* _Brief_: Output only the lines from the start of the entries through the line holding "(530, 102) = (163, 217): pink". Each line must match the original exactly.

* _Stored data_:
== Segment start ==

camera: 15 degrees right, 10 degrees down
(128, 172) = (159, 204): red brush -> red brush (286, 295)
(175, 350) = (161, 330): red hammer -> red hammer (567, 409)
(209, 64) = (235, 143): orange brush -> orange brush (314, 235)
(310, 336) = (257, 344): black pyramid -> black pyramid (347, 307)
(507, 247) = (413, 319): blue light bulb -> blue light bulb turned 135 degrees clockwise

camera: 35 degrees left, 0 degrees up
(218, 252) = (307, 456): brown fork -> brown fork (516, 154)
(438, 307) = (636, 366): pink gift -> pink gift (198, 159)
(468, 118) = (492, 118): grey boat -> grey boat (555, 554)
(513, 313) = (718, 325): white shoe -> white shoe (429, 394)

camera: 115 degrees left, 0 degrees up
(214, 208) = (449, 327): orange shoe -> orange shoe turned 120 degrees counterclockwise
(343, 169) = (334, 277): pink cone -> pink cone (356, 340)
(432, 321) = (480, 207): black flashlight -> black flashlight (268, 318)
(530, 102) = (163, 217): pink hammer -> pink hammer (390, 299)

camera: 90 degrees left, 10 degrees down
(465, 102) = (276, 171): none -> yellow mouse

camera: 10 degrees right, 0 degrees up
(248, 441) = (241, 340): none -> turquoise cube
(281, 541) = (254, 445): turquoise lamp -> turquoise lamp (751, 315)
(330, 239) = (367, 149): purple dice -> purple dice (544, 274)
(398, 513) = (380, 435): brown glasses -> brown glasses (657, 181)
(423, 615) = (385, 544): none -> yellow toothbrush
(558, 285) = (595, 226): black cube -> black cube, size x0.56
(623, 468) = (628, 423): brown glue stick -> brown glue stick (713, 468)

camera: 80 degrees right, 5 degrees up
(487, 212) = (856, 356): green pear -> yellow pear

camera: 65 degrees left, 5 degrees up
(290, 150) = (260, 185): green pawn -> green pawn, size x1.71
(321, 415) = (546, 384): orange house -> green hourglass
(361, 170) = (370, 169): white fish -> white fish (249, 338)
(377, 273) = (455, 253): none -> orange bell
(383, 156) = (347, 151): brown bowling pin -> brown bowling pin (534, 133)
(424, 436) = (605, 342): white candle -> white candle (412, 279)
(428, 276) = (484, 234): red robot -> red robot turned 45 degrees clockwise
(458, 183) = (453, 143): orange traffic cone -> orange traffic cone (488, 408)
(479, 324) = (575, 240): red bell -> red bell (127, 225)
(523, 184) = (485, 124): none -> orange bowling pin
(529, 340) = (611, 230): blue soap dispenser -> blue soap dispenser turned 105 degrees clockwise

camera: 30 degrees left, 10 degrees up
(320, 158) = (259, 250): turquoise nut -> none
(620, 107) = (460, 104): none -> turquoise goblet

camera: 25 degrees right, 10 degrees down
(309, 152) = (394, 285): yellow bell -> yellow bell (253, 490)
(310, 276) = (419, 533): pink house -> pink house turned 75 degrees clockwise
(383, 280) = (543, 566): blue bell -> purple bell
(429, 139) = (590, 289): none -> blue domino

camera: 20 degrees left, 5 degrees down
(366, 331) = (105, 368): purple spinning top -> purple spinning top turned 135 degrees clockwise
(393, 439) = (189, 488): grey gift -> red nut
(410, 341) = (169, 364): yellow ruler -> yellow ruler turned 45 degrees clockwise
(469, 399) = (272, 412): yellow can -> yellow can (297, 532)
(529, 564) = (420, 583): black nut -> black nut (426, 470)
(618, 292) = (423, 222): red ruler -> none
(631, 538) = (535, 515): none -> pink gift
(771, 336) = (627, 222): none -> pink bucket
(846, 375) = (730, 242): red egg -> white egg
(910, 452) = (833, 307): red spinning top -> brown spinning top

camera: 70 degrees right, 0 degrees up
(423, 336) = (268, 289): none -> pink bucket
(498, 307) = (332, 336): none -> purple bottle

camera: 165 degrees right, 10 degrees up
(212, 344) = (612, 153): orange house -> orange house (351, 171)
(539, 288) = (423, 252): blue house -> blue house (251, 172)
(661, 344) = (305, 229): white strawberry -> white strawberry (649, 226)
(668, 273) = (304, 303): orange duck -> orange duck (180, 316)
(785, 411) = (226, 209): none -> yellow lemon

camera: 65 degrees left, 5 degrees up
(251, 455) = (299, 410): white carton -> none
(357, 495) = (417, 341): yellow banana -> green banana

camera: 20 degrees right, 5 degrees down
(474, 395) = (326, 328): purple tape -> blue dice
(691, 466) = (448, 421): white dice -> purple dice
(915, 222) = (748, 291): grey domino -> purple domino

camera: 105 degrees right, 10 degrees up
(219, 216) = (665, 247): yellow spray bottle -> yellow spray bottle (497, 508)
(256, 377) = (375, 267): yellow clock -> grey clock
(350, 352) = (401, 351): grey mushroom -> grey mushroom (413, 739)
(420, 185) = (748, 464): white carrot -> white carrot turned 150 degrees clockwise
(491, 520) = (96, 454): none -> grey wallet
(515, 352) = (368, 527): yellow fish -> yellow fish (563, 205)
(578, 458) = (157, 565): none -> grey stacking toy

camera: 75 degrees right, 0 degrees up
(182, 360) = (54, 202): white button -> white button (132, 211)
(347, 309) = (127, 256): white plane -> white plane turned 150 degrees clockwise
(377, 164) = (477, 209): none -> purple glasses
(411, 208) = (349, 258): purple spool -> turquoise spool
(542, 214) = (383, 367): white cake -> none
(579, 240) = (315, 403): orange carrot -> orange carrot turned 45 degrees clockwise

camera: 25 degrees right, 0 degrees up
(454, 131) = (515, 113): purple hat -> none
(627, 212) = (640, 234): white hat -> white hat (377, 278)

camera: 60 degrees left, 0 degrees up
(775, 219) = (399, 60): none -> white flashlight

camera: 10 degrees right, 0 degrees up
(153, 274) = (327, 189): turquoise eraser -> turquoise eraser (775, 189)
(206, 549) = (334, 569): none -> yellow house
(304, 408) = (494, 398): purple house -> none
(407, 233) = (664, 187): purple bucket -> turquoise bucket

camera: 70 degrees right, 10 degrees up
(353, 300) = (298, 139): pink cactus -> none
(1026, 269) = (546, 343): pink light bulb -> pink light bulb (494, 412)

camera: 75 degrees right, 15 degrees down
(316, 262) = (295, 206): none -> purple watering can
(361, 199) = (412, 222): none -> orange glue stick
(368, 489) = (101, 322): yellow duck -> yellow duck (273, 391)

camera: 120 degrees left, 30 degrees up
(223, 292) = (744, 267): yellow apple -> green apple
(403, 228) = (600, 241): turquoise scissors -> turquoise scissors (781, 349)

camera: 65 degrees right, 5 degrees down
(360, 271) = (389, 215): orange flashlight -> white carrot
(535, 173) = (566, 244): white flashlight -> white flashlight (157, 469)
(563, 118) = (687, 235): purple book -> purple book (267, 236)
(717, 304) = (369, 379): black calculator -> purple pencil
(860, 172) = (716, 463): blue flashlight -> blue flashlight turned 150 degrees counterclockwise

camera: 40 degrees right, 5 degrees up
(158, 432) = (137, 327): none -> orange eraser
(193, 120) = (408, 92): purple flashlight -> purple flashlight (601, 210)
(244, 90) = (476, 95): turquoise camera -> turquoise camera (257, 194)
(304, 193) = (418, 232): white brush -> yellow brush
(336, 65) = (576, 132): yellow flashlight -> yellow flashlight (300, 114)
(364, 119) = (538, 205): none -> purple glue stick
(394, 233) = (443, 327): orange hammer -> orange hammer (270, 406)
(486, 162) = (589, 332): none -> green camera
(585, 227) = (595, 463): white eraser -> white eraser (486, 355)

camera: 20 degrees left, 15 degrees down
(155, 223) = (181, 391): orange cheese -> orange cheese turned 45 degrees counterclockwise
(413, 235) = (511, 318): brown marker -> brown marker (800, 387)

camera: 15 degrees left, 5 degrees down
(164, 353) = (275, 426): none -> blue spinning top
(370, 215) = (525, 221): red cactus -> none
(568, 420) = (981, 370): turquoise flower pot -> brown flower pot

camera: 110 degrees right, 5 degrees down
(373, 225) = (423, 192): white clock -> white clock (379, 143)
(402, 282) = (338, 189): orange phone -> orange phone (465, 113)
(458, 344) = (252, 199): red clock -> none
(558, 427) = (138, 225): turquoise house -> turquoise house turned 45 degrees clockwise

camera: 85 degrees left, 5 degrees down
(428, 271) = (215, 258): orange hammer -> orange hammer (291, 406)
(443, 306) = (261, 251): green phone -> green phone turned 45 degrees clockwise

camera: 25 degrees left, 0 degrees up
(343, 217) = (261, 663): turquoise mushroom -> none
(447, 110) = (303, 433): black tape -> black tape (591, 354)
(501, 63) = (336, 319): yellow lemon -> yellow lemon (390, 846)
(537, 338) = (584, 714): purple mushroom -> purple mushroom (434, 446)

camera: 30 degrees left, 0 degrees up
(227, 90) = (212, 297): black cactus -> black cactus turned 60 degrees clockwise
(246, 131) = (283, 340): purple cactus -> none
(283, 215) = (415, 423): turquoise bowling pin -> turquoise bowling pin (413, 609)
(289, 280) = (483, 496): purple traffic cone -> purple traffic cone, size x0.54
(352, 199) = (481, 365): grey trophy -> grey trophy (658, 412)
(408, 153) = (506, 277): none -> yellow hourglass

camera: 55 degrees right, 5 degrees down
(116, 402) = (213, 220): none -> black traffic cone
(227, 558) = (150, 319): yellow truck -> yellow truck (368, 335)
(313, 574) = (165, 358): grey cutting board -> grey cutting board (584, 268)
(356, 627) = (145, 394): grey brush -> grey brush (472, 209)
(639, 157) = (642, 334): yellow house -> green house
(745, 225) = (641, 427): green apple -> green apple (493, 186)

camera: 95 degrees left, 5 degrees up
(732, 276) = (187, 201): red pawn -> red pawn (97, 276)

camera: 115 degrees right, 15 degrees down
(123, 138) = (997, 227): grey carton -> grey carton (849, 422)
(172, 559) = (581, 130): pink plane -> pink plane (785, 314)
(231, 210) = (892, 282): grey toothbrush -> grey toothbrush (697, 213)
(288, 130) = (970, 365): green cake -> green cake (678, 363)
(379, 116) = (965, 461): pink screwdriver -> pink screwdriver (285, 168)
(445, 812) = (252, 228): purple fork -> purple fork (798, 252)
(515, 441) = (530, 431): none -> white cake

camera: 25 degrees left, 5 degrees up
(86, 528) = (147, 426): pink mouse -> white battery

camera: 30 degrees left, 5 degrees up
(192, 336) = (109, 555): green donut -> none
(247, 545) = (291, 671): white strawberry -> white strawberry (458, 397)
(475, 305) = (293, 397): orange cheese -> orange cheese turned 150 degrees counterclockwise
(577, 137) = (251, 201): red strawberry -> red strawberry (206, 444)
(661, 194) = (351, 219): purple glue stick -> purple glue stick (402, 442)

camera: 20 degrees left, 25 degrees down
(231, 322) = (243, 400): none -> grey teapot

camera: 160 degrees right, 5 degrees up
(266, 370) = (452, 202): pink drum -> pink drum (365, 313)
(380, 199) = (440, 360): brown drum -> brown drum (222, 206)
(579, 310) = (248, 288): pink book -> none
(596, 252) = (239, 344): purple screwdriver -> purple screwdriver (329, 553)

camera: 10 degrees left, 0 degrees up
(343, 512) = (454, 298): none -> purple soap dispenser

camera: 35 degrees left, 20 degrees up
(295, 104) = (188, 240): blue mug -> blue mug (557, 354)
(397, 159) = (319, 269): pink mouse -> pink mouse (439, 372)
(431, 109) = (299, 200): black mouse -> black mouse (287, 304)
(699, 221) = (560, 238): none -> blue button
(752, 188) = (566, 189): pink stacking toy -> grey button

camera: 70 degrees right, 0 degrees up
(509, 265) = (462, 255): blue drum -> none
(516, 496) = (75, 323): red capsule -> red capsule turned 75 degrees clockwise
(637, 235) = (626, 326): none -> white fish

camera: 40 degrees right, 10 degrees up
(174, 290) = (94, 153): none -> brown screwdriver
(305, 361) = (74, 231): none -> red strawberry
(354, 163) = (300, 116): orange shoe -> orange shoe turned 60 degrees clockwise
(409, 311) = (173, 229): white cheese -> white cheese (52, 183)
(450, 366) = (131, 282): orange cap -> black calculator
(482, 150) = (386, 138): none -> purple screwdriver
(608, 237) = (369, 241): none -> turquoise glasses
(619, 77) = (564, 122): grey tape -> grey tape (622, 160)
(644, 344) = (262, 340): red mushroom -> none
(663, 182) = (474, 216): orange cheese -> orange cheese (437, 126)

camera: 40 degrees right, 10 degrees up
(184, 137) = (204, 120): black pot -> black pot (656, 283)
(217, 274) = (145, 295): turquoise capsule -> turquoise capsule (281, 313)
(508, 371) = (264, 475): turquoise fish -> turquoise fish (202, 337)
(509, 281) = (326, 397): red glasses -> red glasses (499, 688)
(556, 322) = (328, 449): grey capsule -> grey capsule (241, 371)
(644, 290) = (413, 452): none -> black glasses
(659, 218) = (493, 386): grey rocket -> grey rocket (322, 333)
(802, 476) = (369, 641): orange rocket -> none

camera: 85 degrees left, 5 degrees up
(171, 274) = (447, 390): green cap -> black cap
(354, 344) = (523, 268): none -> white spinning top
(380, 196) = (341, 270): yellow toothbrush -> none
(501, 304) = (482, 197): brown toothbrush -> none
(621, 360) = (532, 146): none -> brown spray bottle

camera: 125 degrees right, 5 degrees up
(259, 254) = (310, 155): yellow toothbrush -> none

== Segment end ==

* _Solution to the exercise_:
camera: 15 degrees right, 10 degrees down
(128, 172) = (159, 204): red brush -> red brush (286, 295)
(175, 350) = (161, 330): red hammer -> red hammer (567, 409)
(209, 64) = (235, 143): orange brush -> orange brush (314, 235)
(310, 336) = (257, 344): black pyramid -> black pyramid (347, 307)
(507, 247) = (413, 319): blue light bulb -> blue light bulb turned 135 degrees clockwise

camera: 35 degrees left, 0 degrees up
(218, 252) = (307, 456): brown fork -> brown fork (516, 154)
(438, 307) = (636, 366): pink gift -> pink gift (198, 159)
(468, 118) = (492, 118): grey boat -> grey boat (555, 554)
(513, 313) = (718, 325): white shoe -> white shoe (429, 394)

camera: 115 degrees left, 0 degrees up
(214, 208) = (449, 327): orange shoe -> orange shoe turned 120 degrees counterclockwise
(343, 169) = (334, 277): pink cone -> pink cone (356, 340)
(432, 321) = (480, 207): black flashlight -> black flashlight (268, 318)
(530, 102) = (163, 217): pink hammer -> pink hammer (390, 299)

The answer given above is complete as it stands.